**WHAT TO PRODUCE**: The line with "black slope C1:C2 level 2 top 1" starts the range, and the last line of the listing ends it. Retype that range exactly, without pictures.

**DATA FOR THIS EXERCISE**:
Segment Open

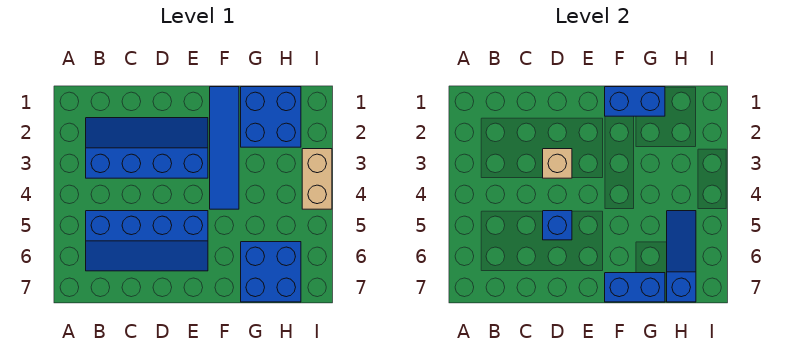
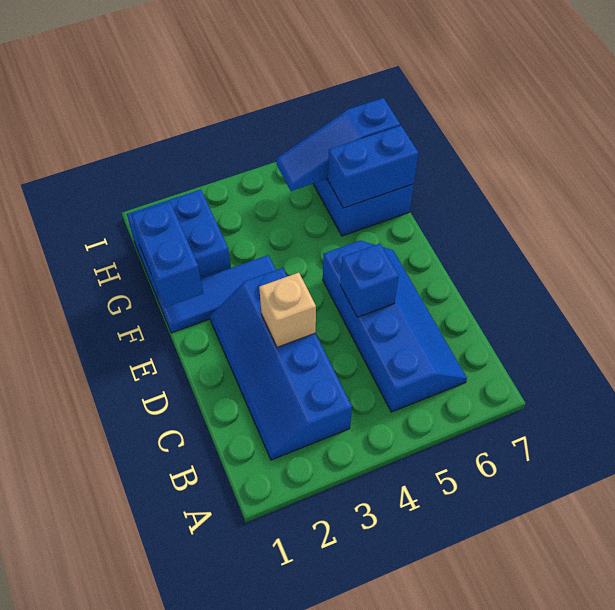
blue tile F1:F4 level 1 -> blue tile F1:F3 level 1
blue brick F7:G7 level 2 -> blue brick G6:G7 level 2
tan brick I3:I4 level 1 -> none

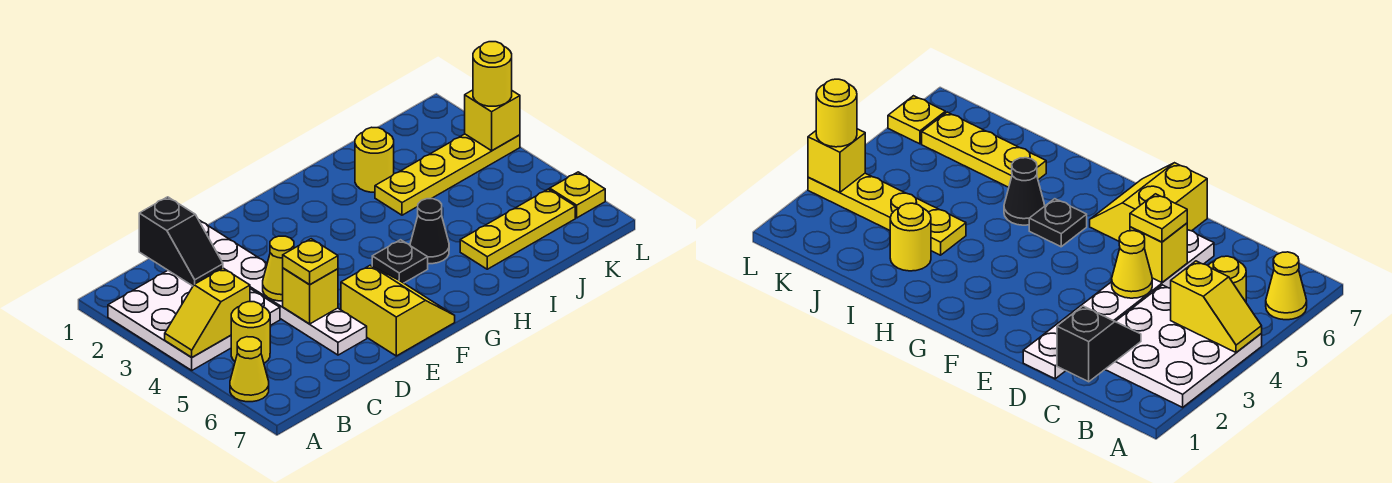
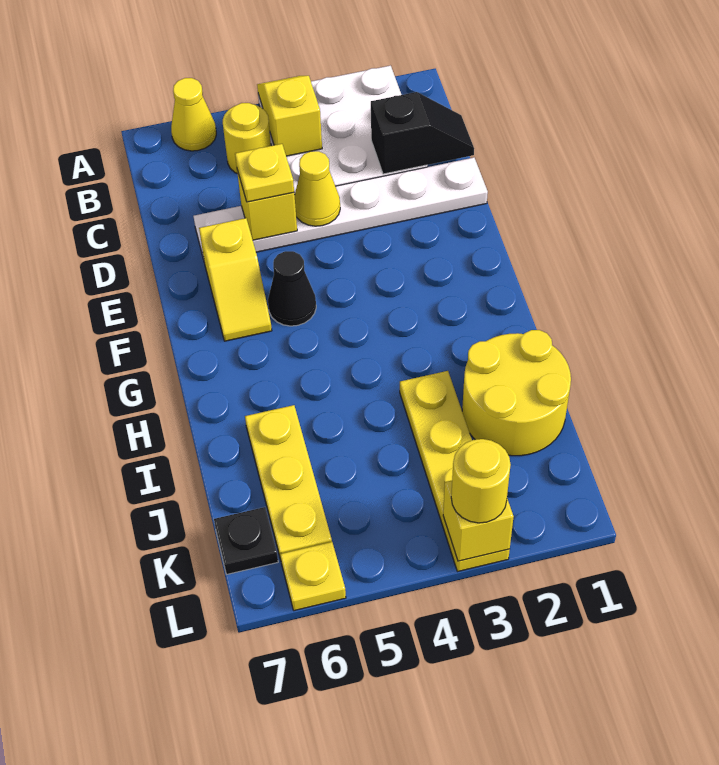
black slope C1:C2 level 2 top 1 -> black slope C1:C2 level 2 top 2
yellow slope E6:F7 level 1 top E -> yellow slope E6:F6 level 1 top E
black plate G5 level 1 -> black plate K7 level 1
black cone H5 level 1 -> black cone F5 level 1
yellow round brick I2 level 1 -> yellow round brick I1:J2 level 1

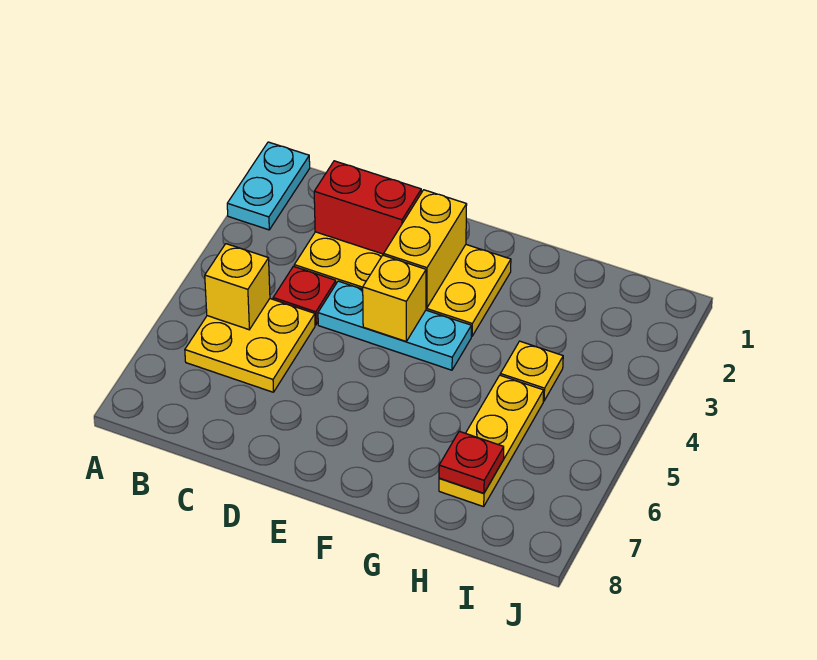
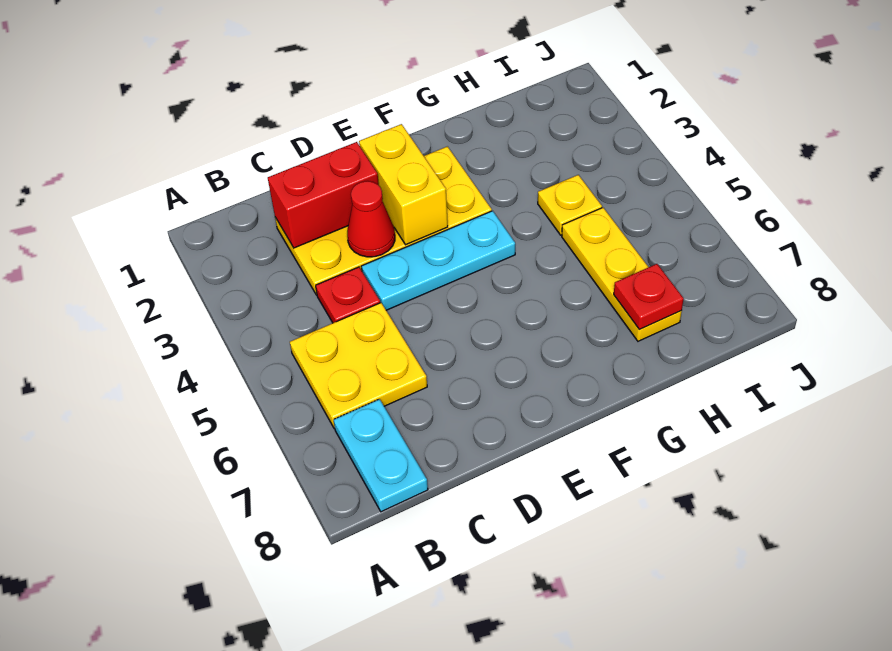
cyan plate A1:A2 level 1 -> cyan plate B7:B8 level 1
yellow brick B5 level 2 -> none
none -> red cone D3 level 2
yellow brick E4 level 2 -> none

Segment Closed

**ANSWER SECTION**:
black slope C1:C2 level 2 top 1 -> black slope C1:C2 level 2 top 2
yellow slope E6:F7 level 1 top E -> yellow slope E6:F6 level 1 top E
black plate G5 level 1 -> black plate K7 level 1
black cone H5 level 1 -> black cone F5 level 1
yellow round brick I2 level 1 -> yellow round brick I1:J2 level 1

cyan plate A1:A2 level 1 -> cyan plate B7:B8 level 1
yellow brick B5 level 2 -> none
none -> red cone D3 level 2
yellow brick E4 level 2 -> none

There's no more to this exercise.